DATA SUPPLIED =>
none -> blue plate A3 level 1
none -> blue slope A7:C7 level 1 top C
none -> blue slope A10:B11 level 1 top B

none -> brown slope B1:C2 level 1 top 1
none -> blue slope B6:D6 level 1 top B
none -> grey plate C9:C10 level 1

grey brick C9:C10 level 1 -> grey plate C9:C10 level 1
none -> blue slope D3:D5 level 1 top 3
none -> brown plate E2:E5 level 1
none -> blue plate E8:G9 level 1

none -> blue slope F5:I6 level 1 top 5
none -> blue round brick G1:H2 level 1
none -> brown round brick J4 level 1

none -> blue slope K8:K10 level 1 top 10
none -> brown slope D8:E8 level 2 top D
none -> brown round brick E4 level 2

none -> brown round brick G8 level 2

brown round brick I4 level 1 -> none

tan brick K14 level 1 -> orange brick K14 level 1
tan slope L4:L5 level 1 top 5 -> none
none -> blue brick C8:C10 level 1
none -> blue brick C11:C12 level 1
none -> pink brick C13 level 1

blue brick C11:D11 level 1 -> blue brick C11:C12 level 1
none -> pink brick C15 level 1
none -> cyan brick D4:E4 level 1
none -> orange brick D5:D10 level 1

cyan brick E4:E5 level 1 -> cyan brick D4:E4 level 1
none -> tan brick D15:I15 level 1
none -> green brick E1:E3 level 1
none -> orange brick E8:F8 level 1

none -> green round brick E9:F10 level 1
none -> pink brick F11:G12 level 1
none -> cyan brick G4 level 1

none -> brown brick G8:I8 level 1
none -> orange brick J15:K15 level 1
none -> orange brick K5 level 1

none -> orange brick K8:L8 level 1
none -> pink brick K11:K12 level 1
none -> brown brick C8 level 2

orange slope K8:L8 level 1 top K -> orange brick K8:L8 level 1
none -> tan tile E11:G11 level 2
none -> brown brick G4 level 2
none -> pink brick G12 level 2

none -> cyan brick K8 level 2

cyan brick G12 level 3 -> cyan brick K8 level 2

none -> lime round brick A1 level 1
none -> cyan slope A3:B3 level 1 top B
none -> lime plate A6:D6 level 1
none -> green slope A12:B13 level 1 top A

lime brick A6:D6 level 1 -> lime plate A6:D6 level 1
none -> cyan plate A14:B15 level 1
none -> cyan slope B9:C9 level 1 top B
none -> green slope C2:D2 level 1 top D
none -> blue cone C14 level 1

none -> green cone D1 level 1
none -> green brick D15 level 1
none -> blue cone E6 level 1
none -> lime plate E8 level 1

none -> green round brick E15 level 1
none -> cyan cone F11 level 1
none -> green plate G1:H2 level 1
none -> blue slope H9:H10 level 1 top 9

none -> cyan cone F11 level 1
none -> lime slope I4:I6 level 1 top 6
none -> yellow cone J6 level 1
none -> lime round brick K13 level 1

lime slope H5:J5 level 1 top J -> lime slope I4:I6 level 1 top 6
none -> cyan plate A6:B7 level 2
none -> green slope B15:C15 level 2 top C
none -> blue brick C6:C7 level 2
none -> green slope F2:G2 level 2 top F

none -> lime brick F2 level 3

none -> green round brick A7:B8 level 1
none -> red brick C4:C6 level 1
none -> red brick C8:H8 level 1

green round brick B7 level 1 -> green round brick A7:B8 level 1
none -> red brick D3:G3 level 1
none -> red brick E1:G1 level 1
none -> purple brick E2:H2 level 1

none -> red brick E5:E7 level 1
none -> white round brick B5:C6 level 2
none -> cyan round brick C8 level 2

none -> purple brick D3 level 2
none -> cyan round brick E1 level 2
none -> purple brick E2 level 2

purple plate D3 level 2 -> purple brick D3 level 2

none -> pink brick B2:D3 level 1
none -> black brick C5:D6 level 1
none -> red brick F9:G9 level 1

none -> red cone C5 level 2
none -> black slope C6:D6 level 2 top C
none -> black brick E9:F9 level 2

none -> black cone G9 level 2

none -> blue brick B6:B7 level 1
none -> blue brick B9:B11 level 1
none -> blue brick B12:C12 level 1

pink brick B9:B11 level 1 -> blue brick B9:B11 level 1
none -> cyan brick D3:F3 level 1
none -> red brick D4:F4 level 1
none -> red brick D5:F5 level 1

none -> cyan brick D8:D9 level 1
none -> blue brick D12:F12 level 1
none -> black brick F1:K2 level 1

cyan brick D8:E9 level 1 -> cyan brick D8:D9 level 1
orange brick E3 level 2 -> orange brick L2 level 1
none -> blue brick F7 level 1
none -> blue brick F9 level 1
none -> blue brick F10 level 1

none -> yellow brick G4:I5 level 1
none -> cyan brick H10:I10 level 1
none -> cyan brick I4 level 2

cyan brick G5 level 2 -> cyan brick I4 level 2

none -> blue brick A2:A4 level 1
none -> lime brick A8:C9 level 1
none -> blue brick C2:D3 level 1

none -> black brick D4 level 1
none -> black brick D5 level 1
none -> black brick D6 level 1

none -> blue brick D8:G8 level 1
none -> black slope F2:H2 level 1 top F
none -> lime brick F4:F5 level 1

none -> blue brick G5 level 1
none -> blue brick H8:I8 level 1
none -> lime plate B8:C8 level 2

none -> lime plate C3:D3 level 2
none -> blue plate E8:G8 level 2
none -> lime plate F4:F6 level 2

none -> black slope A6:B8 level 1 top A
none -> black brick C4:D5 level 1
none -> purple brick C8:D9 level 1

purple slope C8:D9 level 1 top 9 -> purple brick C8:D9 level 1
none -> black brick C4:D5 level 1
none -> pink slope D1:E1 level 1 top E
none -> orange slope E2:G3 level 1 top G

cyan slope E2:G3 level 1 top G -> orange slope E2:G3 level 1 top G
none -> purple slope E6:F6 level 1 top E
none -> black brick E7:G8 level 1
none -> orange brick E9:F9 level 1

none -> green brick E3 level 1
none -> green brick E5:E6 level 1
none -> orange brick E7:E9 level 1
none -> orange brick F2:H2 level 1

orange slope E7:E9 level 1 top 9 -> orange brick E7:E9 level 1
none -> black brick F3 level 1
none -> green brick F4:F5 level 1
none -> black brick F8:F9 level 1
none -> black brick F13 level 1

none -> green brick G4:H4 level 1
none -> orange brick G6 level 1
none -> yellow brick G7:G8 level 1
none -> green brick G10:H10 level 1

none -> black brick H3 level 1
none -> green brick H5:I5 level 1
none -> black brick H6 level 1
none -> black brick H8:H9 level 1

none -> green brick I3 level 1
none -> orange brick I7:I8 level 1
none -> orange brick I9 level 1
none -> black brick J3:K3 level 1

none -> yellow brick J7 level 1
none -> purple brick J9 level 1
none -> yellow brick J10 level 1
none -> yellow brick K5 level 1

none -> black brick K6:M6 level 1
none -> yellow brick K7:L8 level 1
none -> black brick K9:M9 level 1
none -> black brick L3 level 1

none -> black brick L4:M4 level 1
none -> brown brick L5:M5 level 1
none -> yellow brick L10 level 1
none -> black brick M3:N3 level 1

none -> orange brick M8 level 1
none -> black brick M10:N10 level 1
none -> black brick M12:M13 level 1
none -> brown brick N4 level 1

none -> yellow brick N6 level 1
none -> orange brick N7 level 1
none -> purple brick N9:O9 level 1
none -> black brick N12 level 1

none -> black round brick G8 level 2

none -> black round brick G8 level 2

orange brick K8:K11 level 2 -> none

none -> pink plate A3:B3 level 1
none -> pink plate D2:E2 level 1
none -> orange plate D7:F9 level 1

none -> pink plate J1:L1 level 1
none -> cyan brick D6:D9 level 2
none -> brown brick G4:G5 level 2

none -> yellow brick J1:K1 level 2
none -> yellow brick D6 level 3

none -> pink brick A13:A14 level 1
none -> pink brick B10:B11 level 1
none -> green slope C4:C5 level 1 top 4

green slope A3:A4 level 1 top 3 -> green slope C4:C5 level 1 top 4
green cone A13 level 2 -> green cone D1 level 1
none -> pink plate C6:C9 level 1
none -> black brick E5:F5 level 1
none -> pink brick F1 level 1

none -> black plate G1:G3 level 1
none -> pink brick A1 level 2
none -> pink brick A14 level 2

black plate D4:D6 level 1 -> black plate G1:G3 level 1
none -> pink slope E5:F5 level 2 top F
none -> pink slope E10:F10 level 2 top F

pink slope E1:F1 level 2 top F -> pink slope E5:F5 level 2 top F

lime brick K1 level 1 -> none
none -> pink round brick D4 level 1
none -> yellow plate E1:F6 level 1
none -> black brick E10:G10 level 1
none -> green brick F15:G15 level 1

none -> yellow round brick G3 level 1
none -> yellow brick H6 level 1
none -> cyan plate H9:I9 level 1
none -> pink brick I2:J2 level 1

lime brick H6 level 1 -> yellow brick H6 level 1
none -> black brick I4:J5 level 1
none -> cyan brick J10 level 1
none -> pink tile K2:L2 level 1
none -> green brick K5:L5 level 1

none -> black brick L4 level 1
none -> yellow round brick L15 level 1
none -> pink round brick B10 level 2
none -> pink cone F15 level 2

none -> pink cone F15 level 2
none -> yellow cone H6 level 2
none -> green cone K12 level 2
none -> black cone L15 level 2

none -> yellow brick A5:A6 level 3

WHAT TO WORK ON => Can you repeat, word for word, every line above from the one containing "none -> lime plate C3:D3 level 2" down to the one containing "none -> orange brick F2:H2 level 1", including both?

RESULT FOR THIS TASK =>
none -> lime plate C3:D3 level 2
none -> blue plate E8:G8 level 2
none -> lime plate F4:F6 level 2

none -> black slope A6:B8 level 1 top A
none -> black brick C4:D5 level 1
none -> purple brick C8:D9 level 1

purple slope C8:D9 level 1 top 9 -> purple brick C8:D9 level 1
none -> black brick C4:D5 level 1
none -> pink slope D1:E1 level 1 top E
none -> orange slope E2:G3 level 1 top G

cyan slope E2:G3 level 1 top G -> orange slope E2:G3 level 1 top G
none -> purple slope E6:F6 level 1 top E
none -> black brick E7:G8 level 1
none -> orange brick E9:F9 level 1

none -> green brick E3 level 1
none -> green brick E5:E6 level 1
none -> orange brick E7:E9 level 1
none -> orange brick F2:H2 level 1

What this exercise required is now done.